* WHAT THE TASK REQUIRES
Please repeat, precisely as written, only the lines from the one containing "[(97,126),(90,119),(78,126),(83,135),(97,126)]" through the last line of the records below, pictures omitted.

[Start of Attachment]

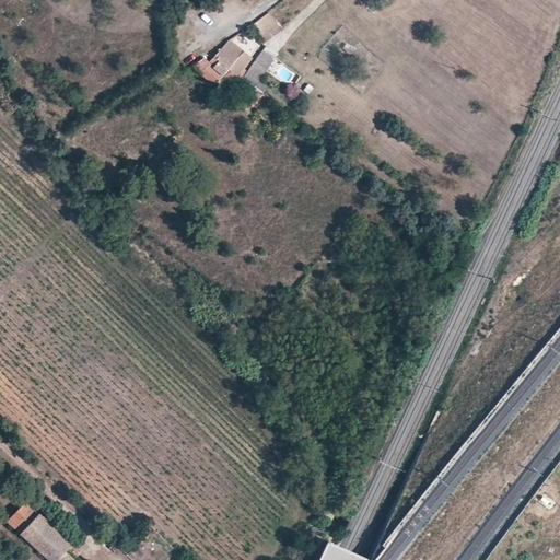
[(269,11),(253,24),(266,43),(283,30),(269,11)]
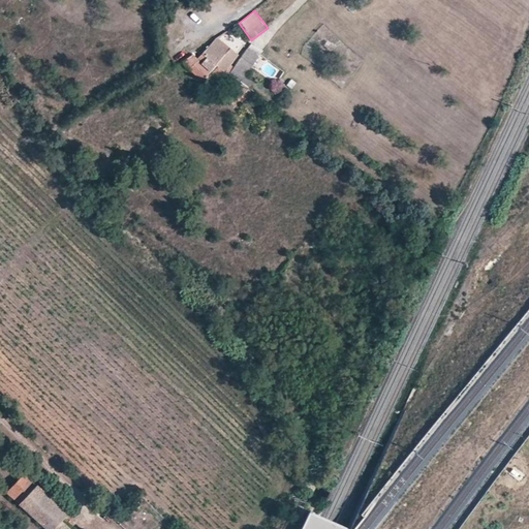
[(218,37),(212,44),(224,55),(217,64),(218,65),(231,48),(218,37)]
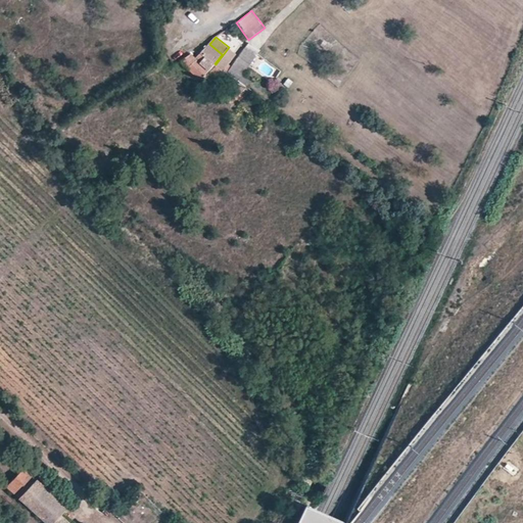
[(201,54),(215,63),(222,54),(209,44),(201,54)]
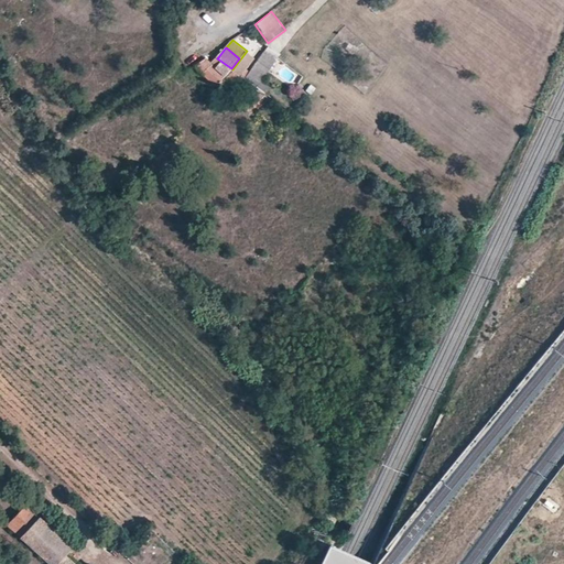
[(242,76),(257,57),(247,51),(232,69),(242,76)]
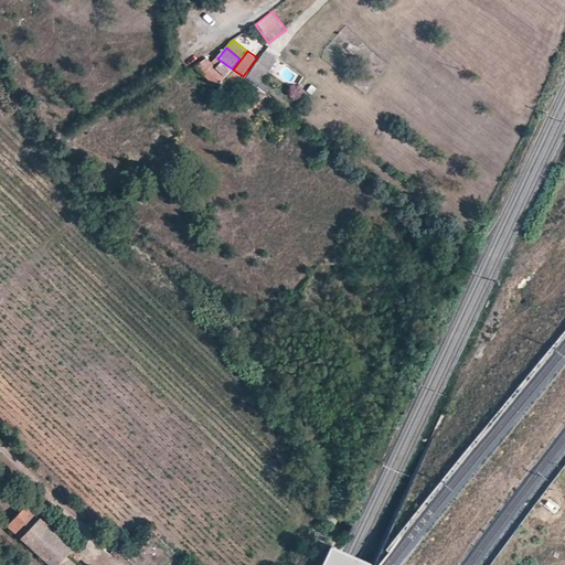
[(258,88),(277,61),(264,53),(246,80),(258,88)]
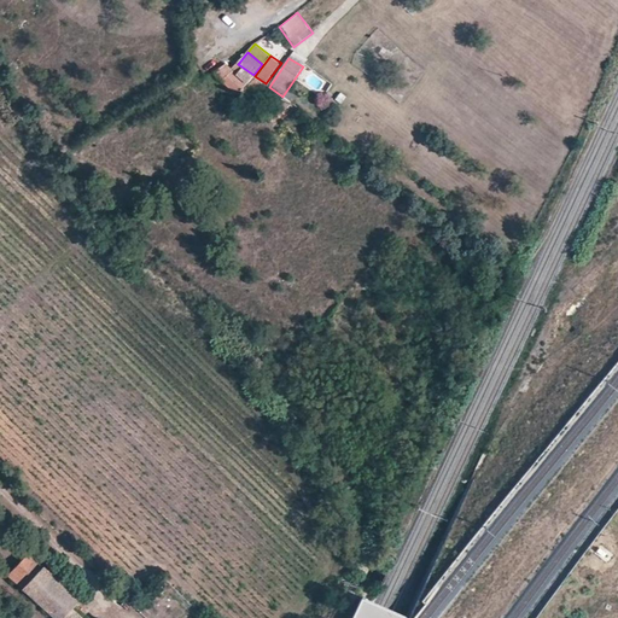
[(254,75),(238,64),(233,70),(227,64),(213,74),(237,97),(240,93),(245,95),(242,100),(246,104),(257,94),(277,104),(283,97),(269,87),(266,83),(255,76),(254,75)]
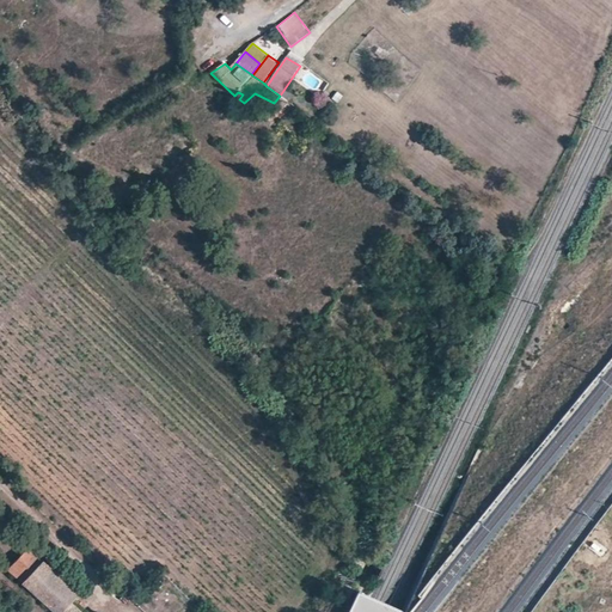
[(280,111),(288,102),(280,96),(274,103),(273,105),(280,111)]
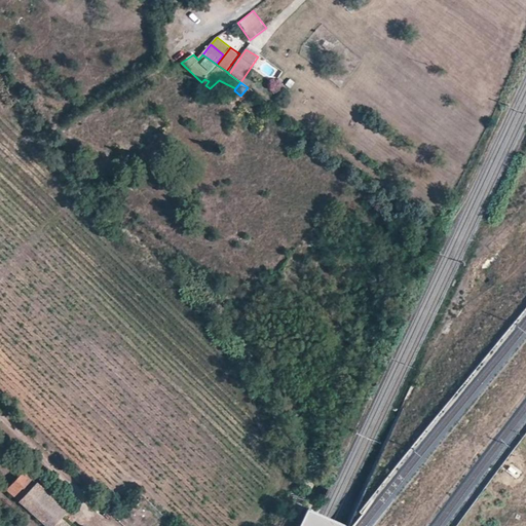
[(97,126),(90,119),(78,126),(83,135),(97,126)]
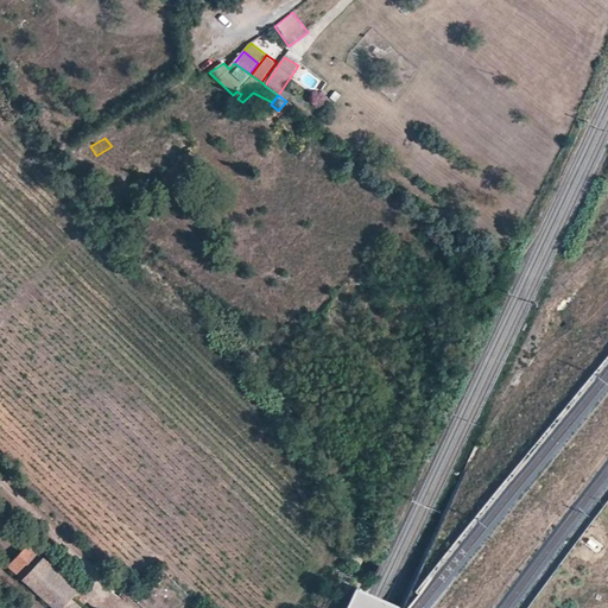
[(40,555),(27,544),(7,567),(21,578),(40,555)]
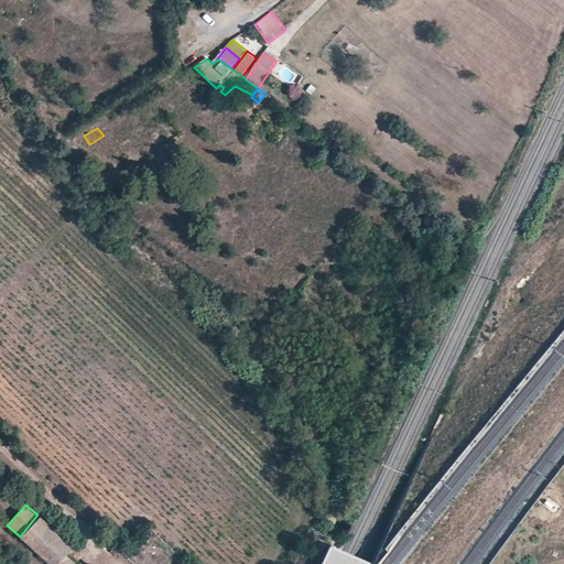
[(38,514),(20,537),(47,563),(55,563),(65,554),(72,546),(38,514)]
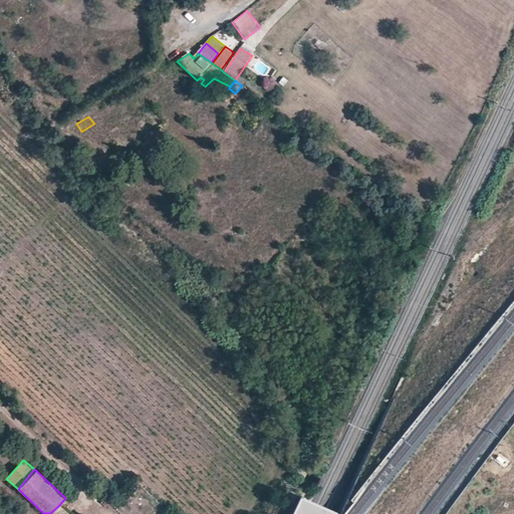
[(106,489),(102,495),(110,502),(113,499),(110,497),(112,495),(106,489)]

[End of Attachment]

* FINAL ANSWER
[(97,126),(90,119),(78,126),(83,135),(97,126)]
[(40,555),(27,544),(7,567),(21,578),(40,555)]
[(38,514),(20,537),(47,563),(55,563),(65,554),(72,546),(38,514)]
[(106,489),(102,495),(110,502),(113,499),(110,497),(112,495),(106,489)]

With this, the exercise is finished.